### Material provided ###
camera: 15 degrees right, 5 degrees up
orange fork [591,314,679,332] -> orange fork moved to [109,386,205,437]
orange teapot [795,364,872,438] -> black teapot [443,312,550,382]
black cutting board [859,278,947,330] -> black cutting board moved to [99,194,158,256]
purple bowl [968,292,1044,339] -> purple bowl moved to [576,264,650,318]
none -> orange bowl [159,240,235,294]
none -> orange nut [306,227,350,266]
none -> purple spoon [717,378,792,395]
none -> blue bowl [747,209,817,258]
###
**Exercise prompt**
Take the line with "orange fork [591,314,679,332]" and all lines after it through the end of the records, and write them out exactly; include nothing else.

**Reply to the task**
orange fork [591,314,679,332] -> orange fork moved to [109,386,205,437]
orange teapot [795,364,872,438] -> black teapot [443,312,550,382]
black cutting board [859,278,947,330] -> black cutting board moved to [99,194,158,256]
purple bowl [968,292,1044,339] -> purple bowl moved to [576,264,650,318]
none -> orange bowl [159,240,235,294]
none -> orange nut [306,227,350,266]
none -> purple spoon [717,378,792,395]
none -> blue bowl [747,209,817,258]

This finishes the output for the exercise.